■ Exercise instructions: Using the records below, give again exactly the lines from the line that contains "relocated | shoe" through the line that contains "degrees counterclockwise |", both ends included, and only those.

■ Data extracts:
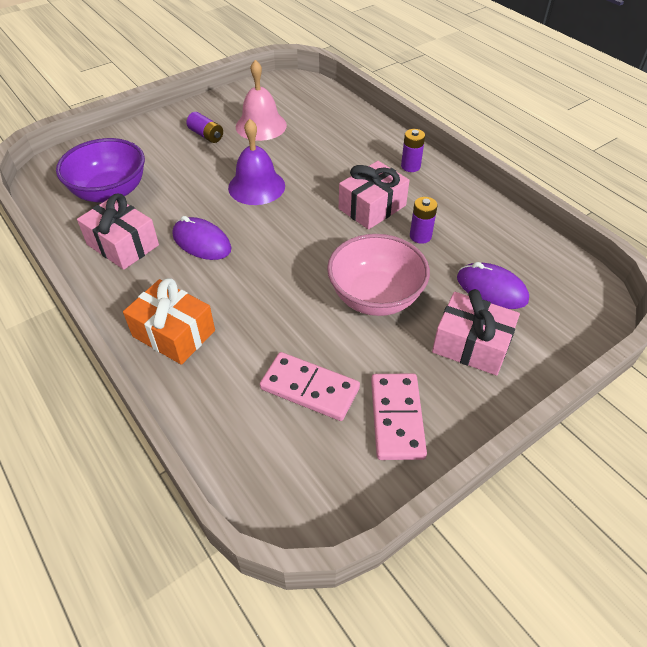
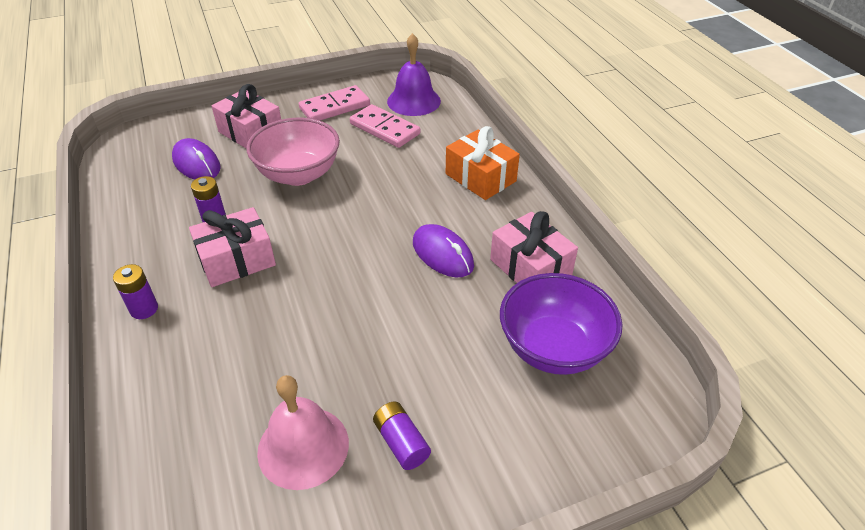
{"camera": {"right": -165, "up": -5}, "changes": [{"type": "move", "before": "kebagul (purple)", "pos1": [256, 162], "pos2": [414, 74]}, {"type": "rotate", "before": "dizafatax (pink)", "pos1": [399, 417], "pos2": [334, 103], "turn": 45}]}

---

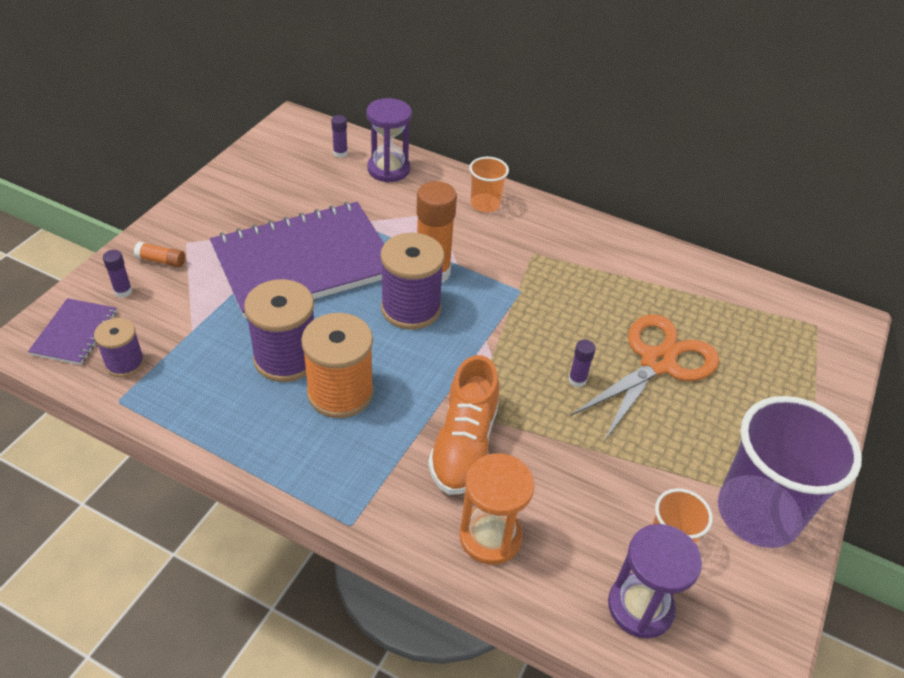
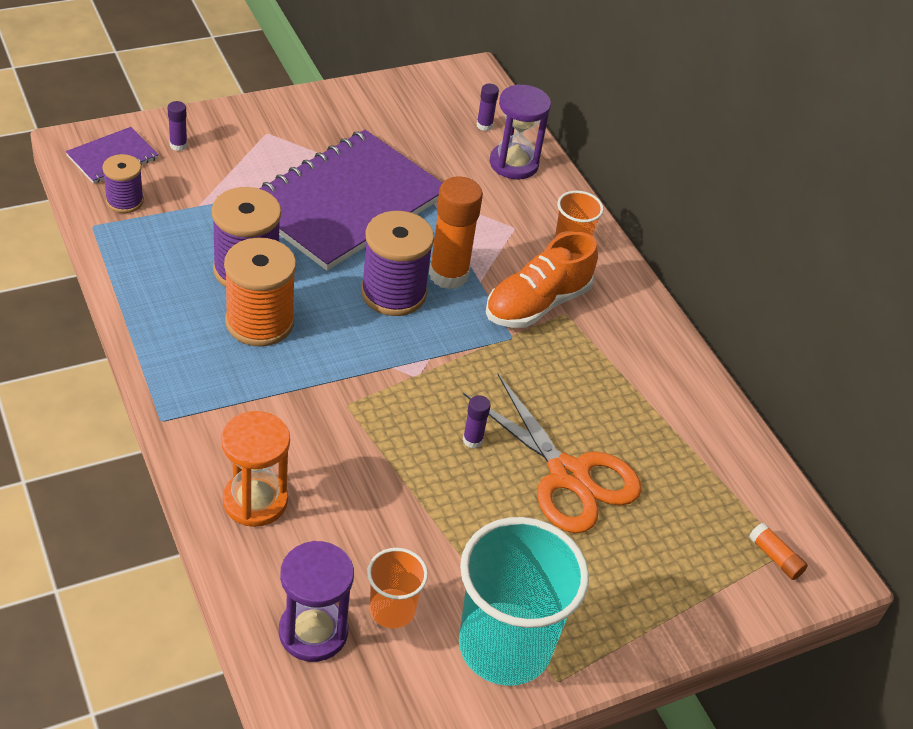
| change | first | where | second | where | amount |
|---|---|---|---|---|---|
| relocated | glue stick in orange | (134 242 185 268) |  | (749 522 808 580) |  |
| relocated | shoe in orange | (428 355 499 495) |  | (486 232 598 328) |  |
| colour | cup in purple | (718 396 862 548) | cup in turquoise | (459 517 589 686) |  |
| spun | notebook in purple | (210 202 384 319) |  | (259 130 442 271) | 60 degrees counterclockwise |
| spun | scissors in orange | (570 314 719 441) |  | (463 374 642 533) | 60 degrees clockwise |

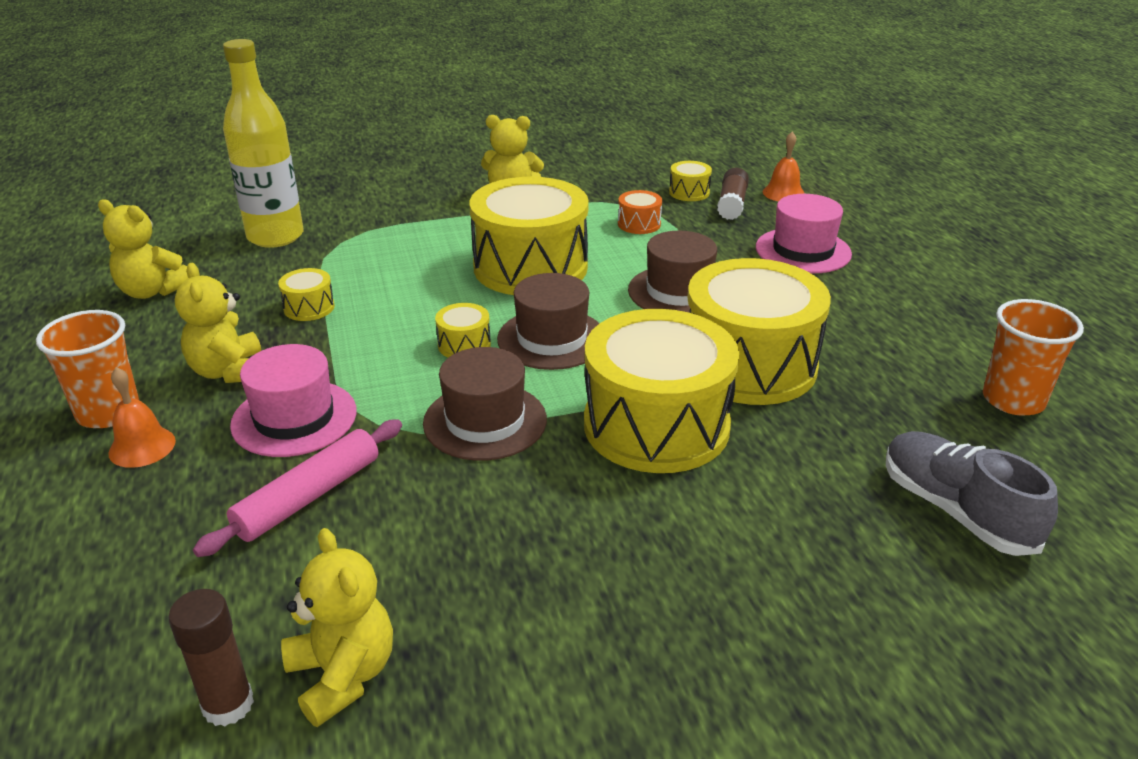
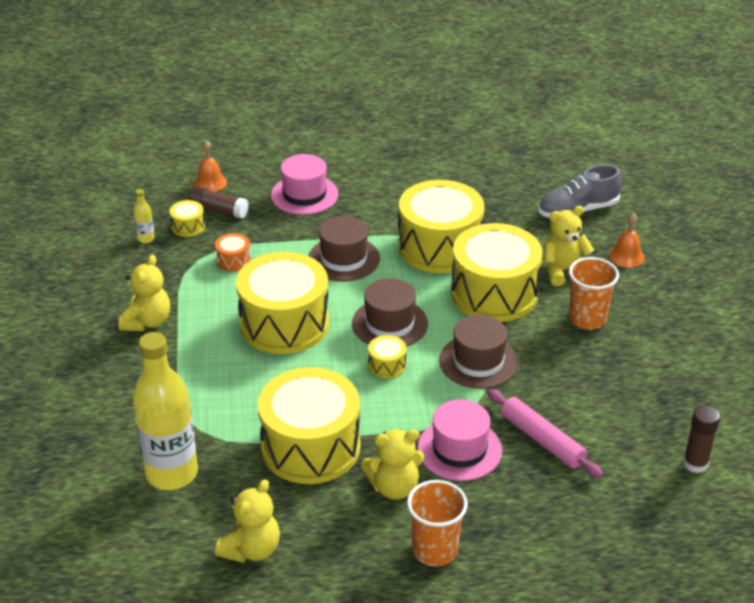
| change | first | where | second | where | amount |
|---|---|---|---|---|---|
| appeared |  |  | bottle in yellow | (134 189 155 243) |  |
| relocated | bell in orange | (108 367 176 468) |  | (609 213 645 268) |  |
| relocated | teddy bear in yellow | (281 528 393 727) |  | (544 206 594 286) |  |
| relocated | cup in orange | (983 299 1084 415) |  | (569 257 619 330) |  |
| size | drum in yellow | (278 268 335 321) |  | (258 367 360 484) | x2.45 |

■ Answer area:
| relocated | shoe in orange | (428 355 499 495) |  | (486 232 598 328) |  |
| colour | cup in purple | (718 396 862 548) | cup in turquoise | (459 517 589 686) |  |
| spun | notebook in purple | (210 202 384 319) |  | (259 130 442 271) | 60 degrees counterclockwise |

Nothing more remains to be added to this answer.